* **Written task**
Reproduce, word for word, every line starting at the line that contains "Find all instances" and ending with the final line of the entries.

* **Records for the exercise**
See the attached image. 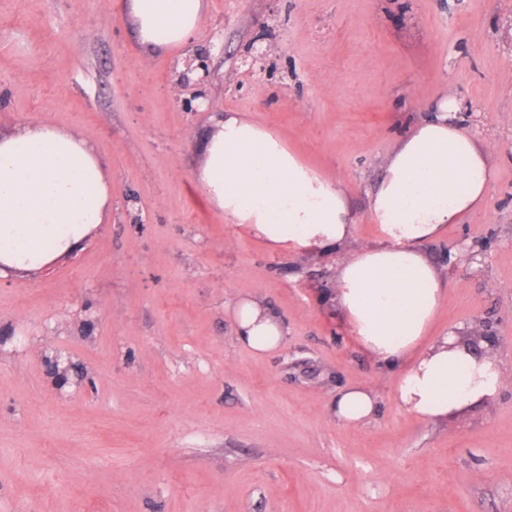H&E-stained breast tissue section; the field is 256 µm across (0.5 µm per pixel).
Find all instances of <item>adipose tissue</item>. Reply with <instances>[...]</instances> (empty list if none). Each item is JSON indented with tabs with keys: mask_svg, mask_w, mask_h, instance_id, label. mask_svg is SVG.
Masks as SVG:
<instances>
[{
	"mask_svg": "<svg viewBox=\"0 0 512 512\" xmlns=\"http://www.w3.org/2000/svg\"><path fill=\"white\" fill-rule=\"evenodd\" d=\"M142 43L183 44L203 17L202 0H129ZM455 98L400 138L370 198L383 238L350 252L337 268L336 306L361 348L396 368V398L429 420L495 398L507 374L494 353L475 349L457 330L426 339L442 296L441 272L423 241L482 205L493 169L478 141L460 127ZM194 179L231 224L271 246L292 238L317 249L344 246L353 218L341 181L330 180L289 150L276 132L236 112L213 119ZM105 173L85 141L48 125L0 135V263L36 266L77 244L110 208ZM238 342L264 354L288 325L252 296L234 303ZM372 390L350 387L331 413L346 424L372 418Z\"/></svg>",
	"mask_w": 512,
	"mask_h": 512,
	"instance_id": "ef3b65f1",
	"label": "adipose tissue"
}]
</instances>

* **Result**
Find all instances of <item>adipose tissue</item>. Reply with <instances>[...]</instances> (empty list if none). Each item is JSON indented with tabs with keys: mask_svg, mask_w, mask_h, instance_id, label. mask_svg is SVG.
Masks as SVG:
<instances>
[{
	"mask_svg": "<svg viewBox=\"0 0 512 512\" xmlns=\"http://www.w3.org/2000/svg\"><path fill=\"white\" fill-rule=\"evenodd\" d=\"M142 43L183 44L203 17L202 0H129ZM455 98L400 138L370 198L383 238L350 252L337 268L336 306L361 348L396 368V398L429 420L495 398L507 374L494 353L475 349L457 330L426 339L442 296L441 272L423 241L482 205L493 169L478 141L460 127ZM194 179L231 224L271 246L292 238L317 249L344 246L353 218L341 181L330 180L289 150L276 132L236 112L213 119ZM105 173L85 141L48 125L0 135V263L36 266L77 244L110 208ZM238 342L264 354L288 325L252 296L234 303ZM372 390L350 387L331 413L346 424L372 418Z\"/></svg>",
	"mask_w": 512,
	"mask_h": 512,
	"instance_id": "ef3b65f1",
	"label": "adipose tissue"
}]
</instances>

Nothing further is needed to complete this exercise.